TASK DETAILS
Copy, from the material below, every line in which the word "none" can be found.

DATASET RECORDS
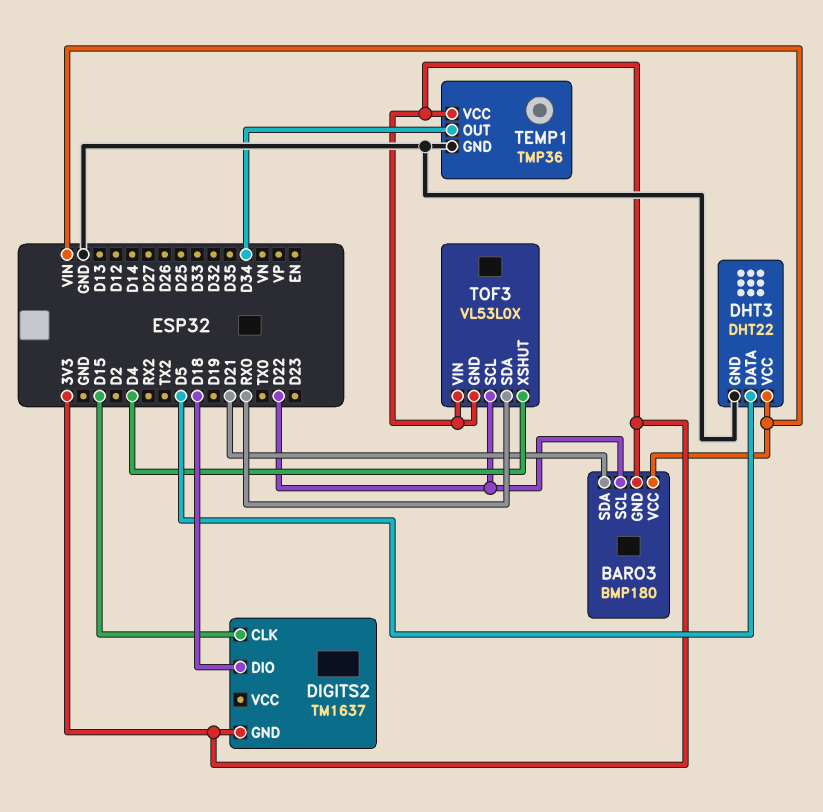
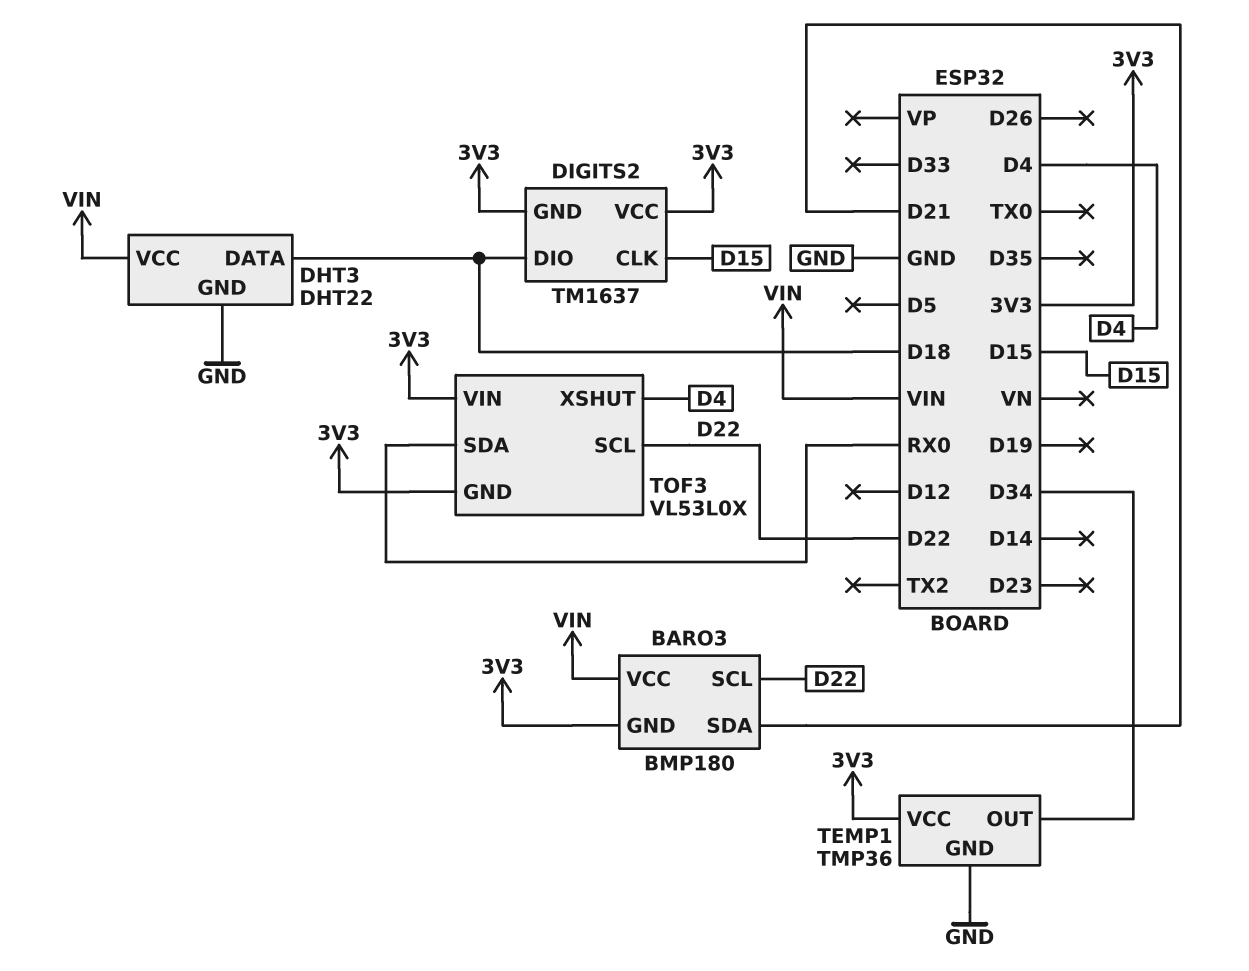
DHT3 pin DATA: D5 -> D18
DIGITS2 pin VCC: none -> 3V3

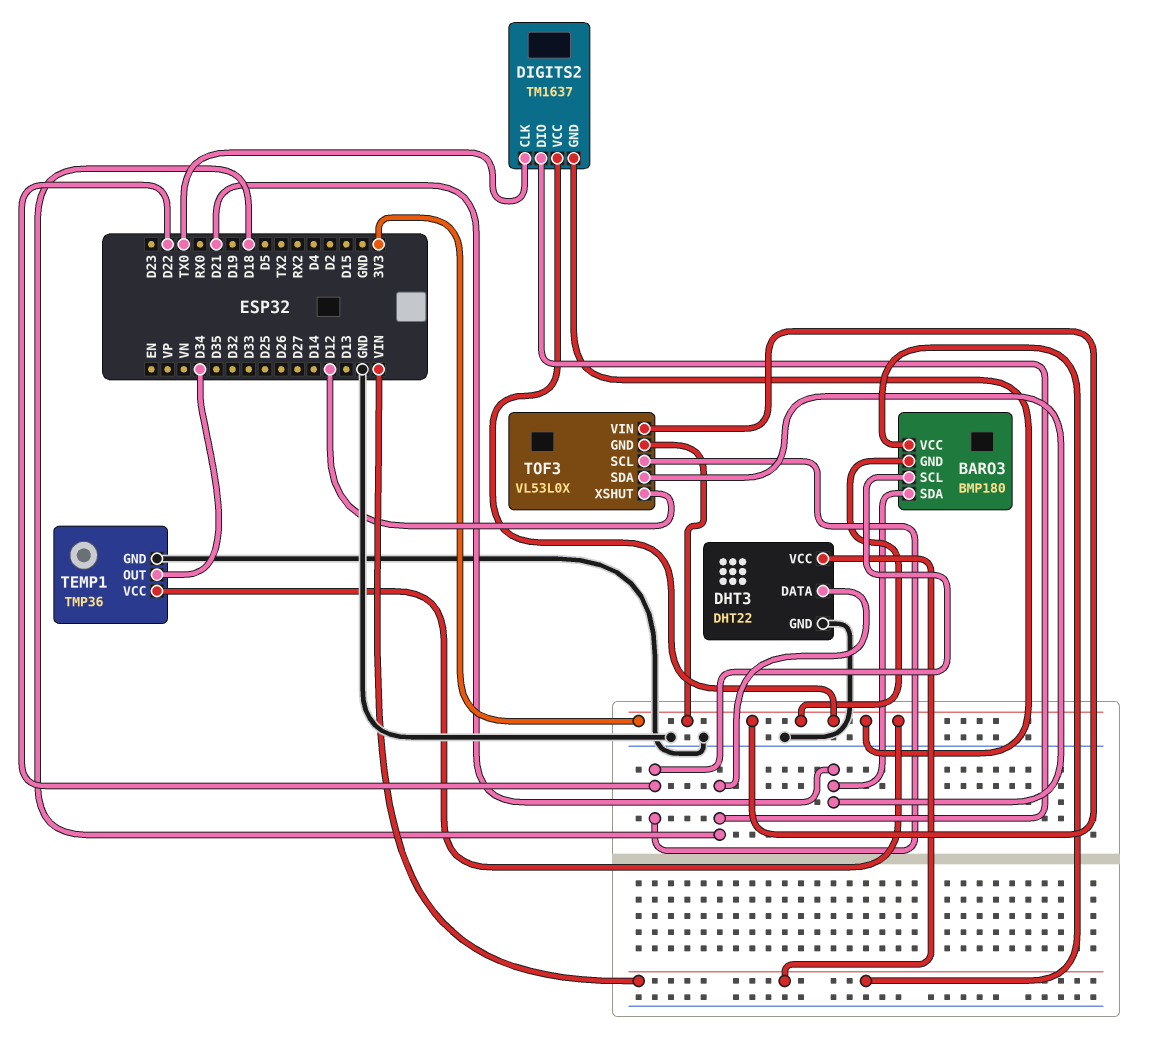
DIGITS2 pin CLK: D15 -> TX0
TOF3 pin SDA: RX0 -> D21
TOF3 pin XSHUT: D4 -> D12

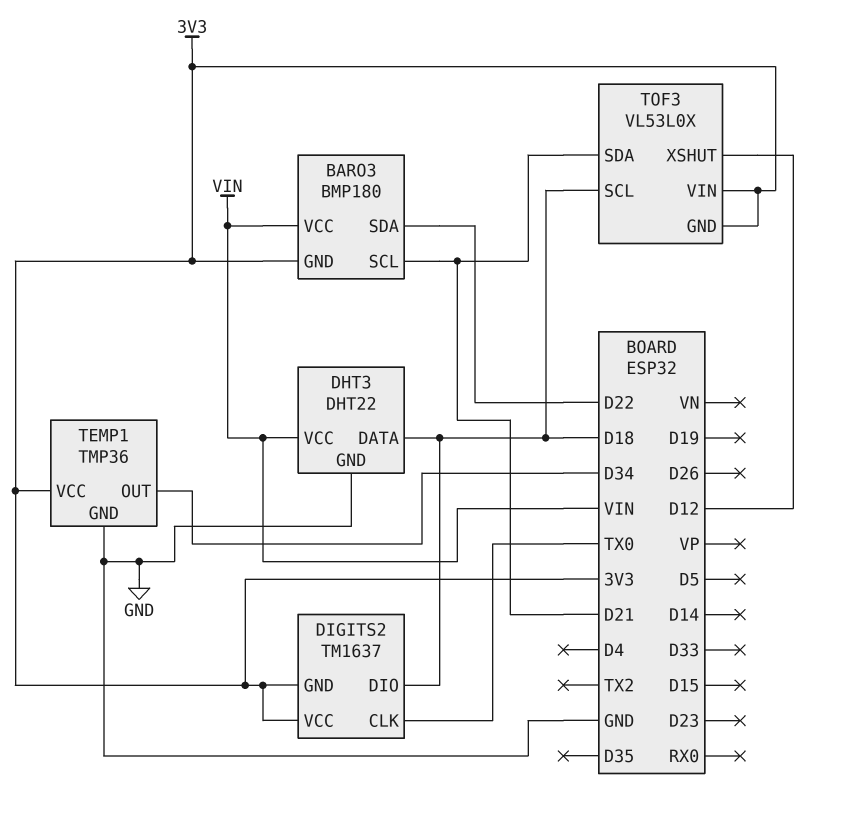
BARO3 pin SCL: D22 -> D21
BARO3 pin SDA: D21 -> D22
TOF3 pin SCL: D22 -> D18

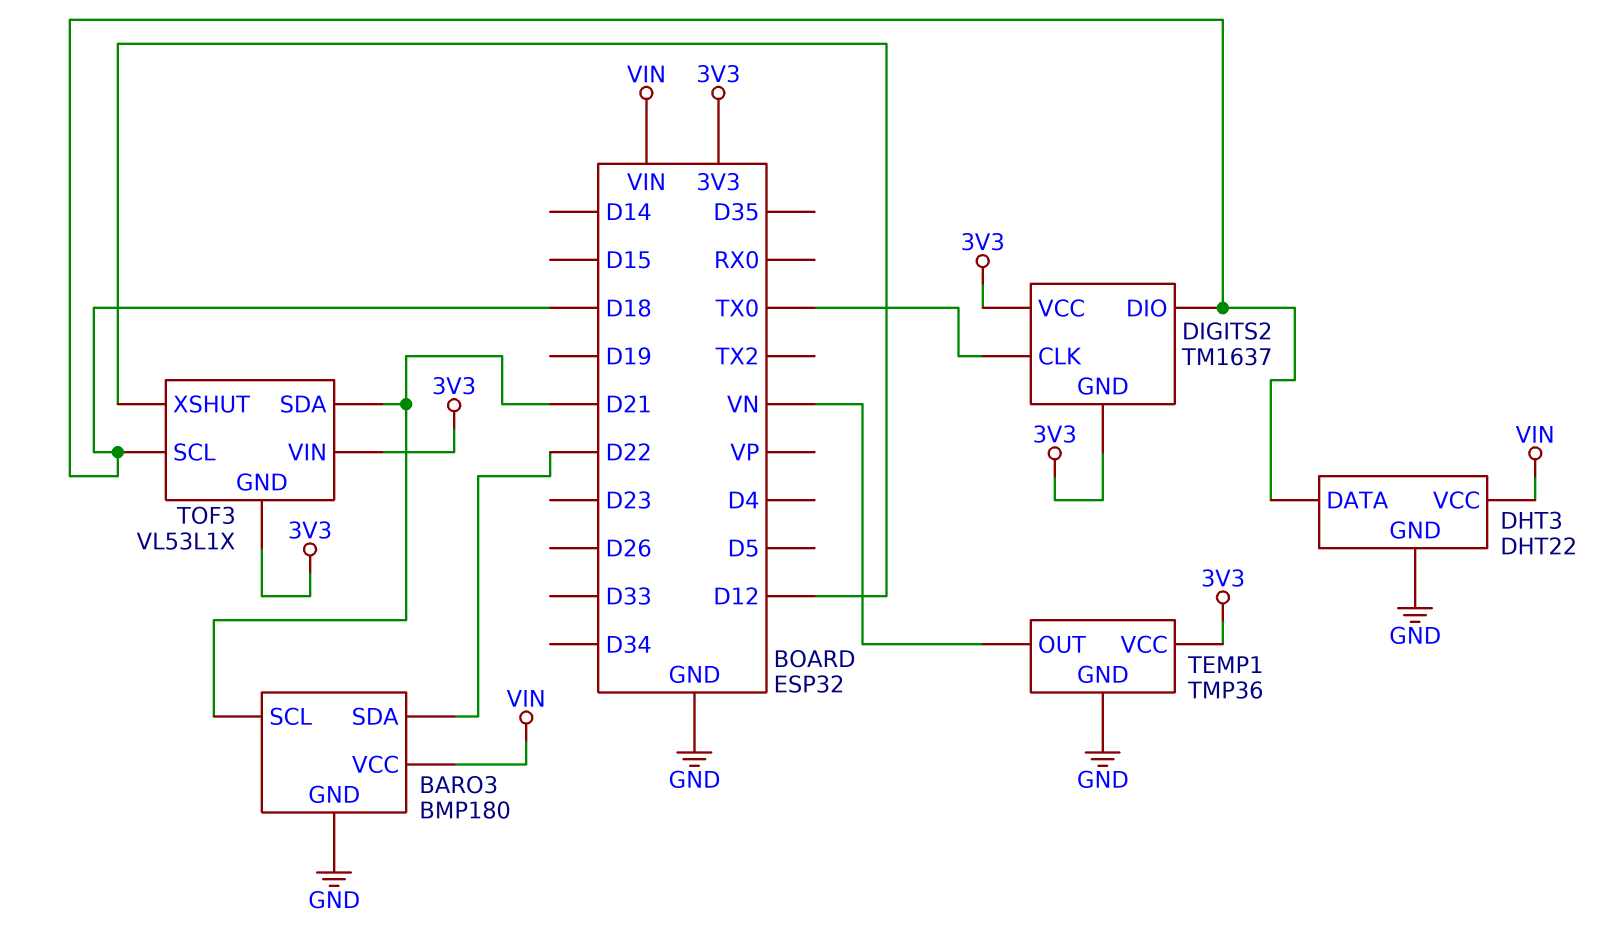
BARO3 pin GND: 3V3 -> GND
TEMP1 pin OUT: D34 -> VN
TOF3: VL53L0X -> VL53L1X

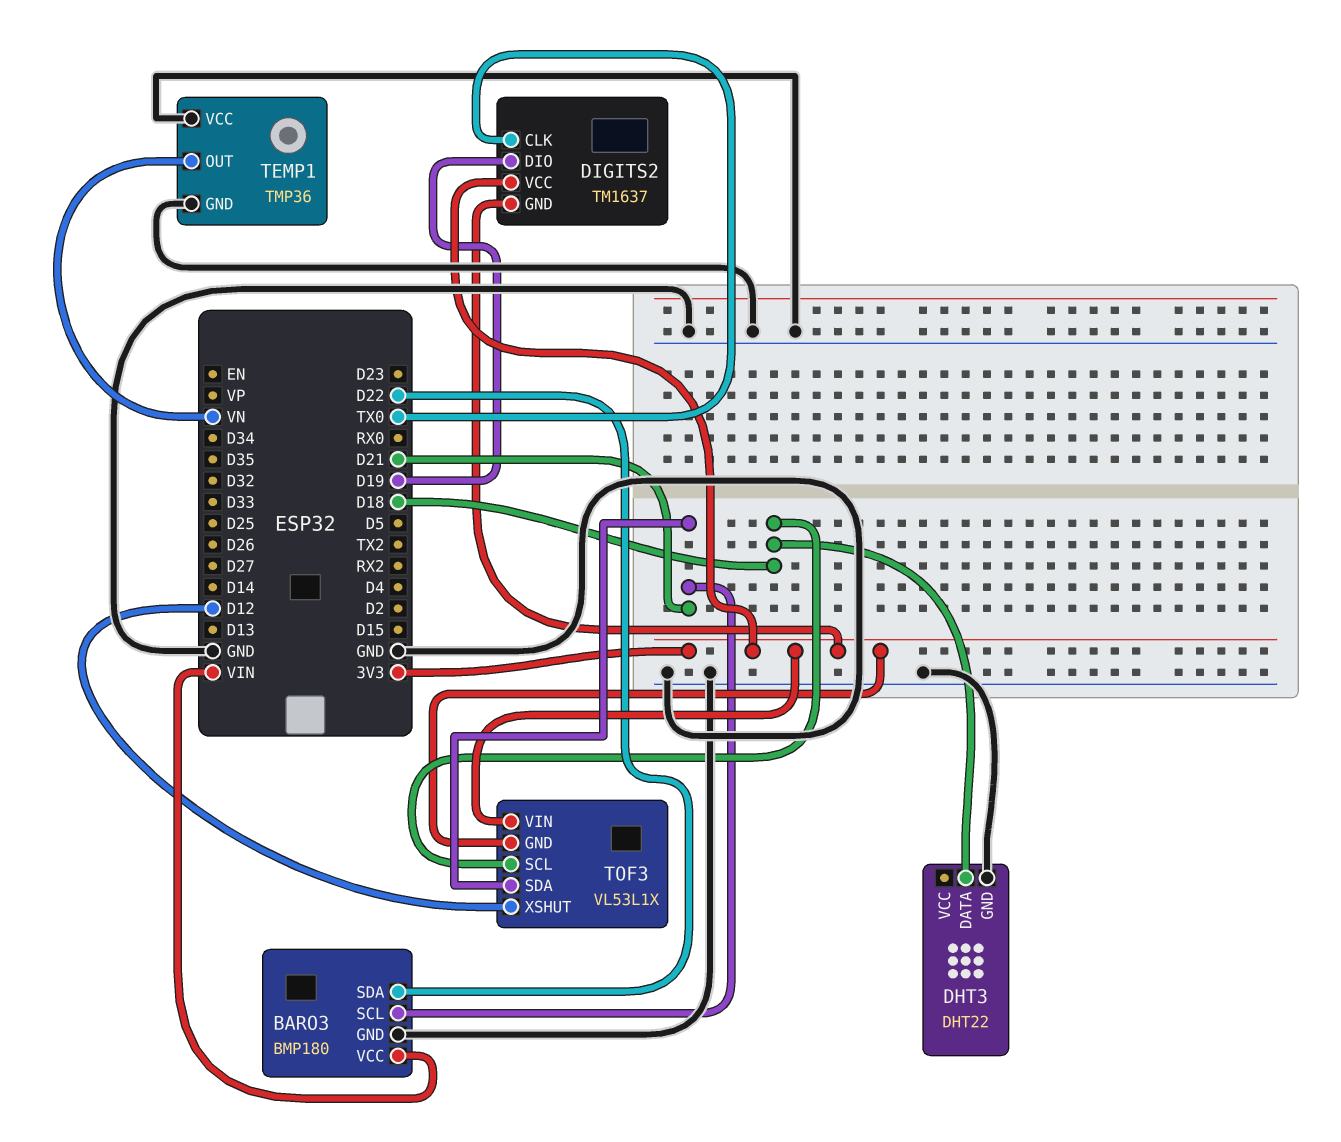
DHT3 pin VCC: VIN -> none
DIGITS2 pin DIO: D18 -> D19
TEMP1 pin VCC: 3V3 -> GND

WRITTEN REPLY
DIGITS2 pin VCC: none -> 3V3
DHT3 pin VCC: VIN -> none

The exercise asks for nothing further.